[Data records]

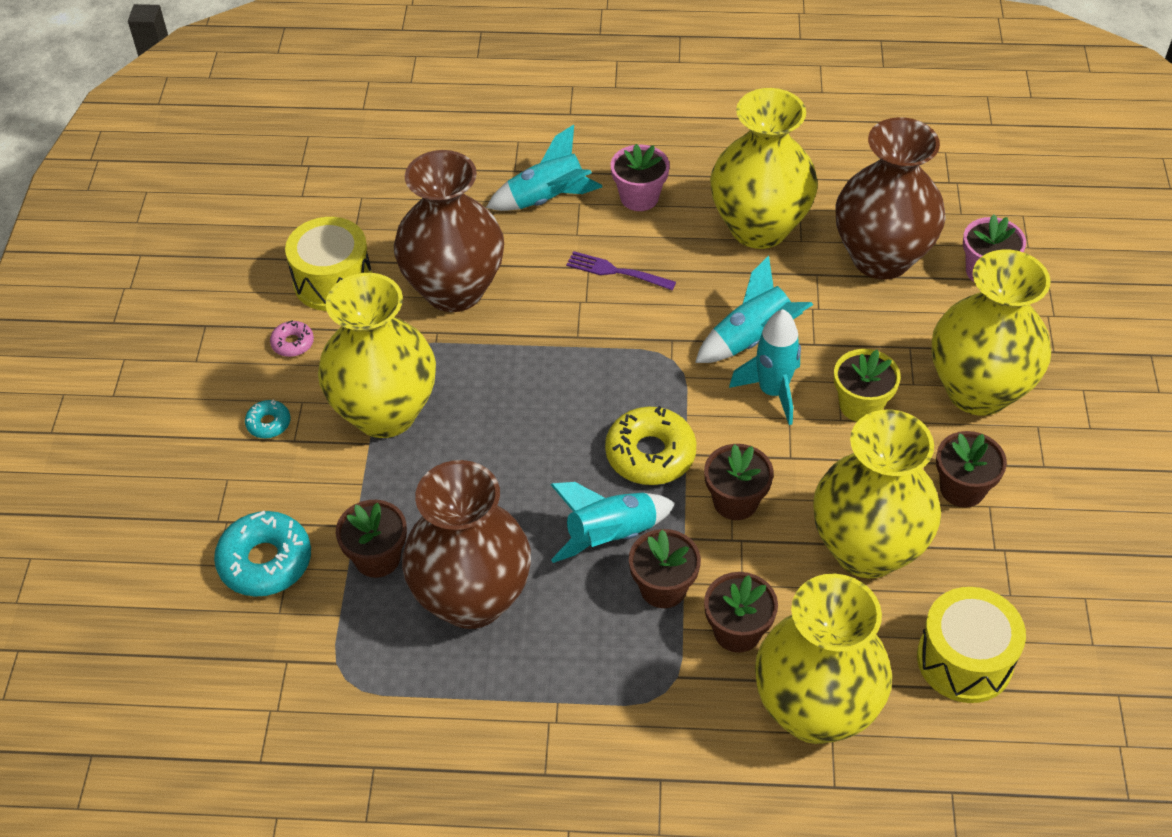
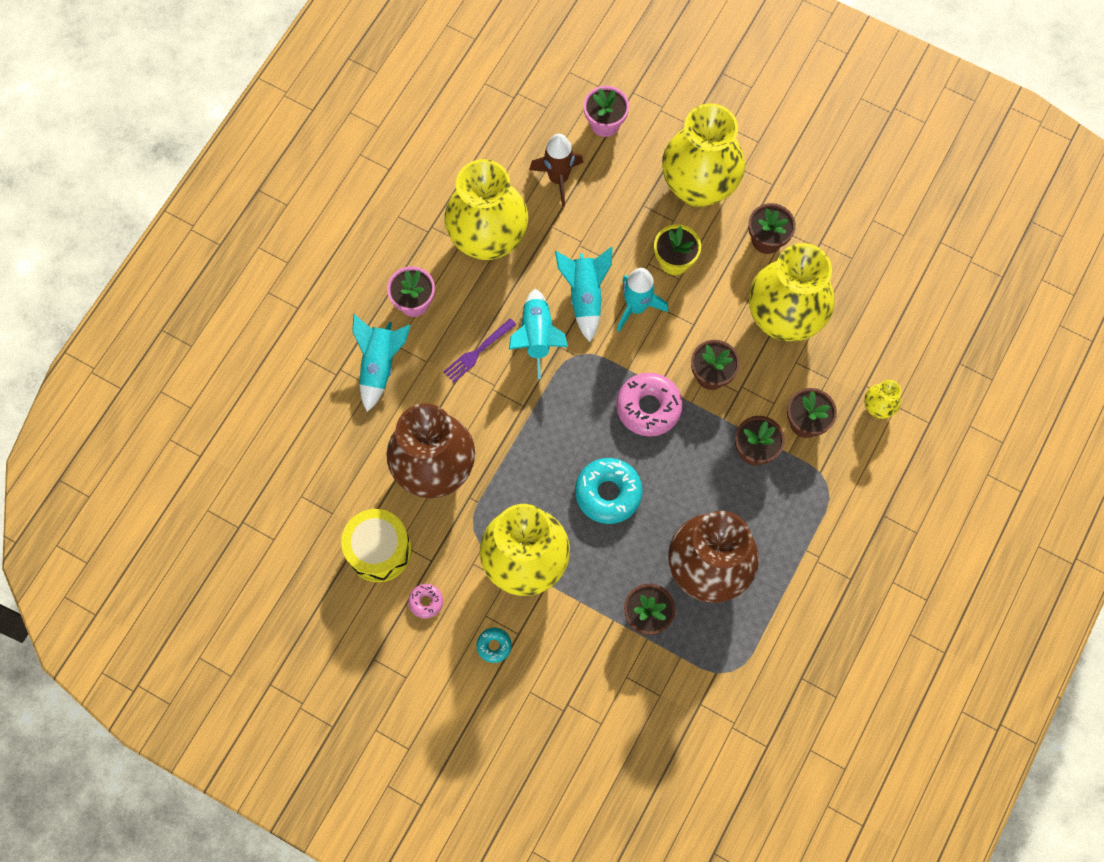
camera: 65 degrees left, 20 degrees up
(265, 561) = (614, 690): turquoise donut -> turquoise donut (608, 493)
(611, 536) = (701, 462): turquoise rocket -> turquoise rocket (537, 336)
(650, 454) = (648, 407): yellow donut -> pink donut
(815, 710) = (878, 407): yellow vase -> yellow vase, size x0.42
(881, 258) = (558, 179): brown vase -> brown rocket
(964, 660) = (882, 308): yellow drum -> none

EXERCISE:
Please find every line in the records that contains the word "rocket", and copy it out.

WRITTEN REPLY:
(611, 536) = (701, 462): turquoise rocket -> turquoise rocket (537, 336)
(881, 258) = (558, 179): brown vase -> brown rocket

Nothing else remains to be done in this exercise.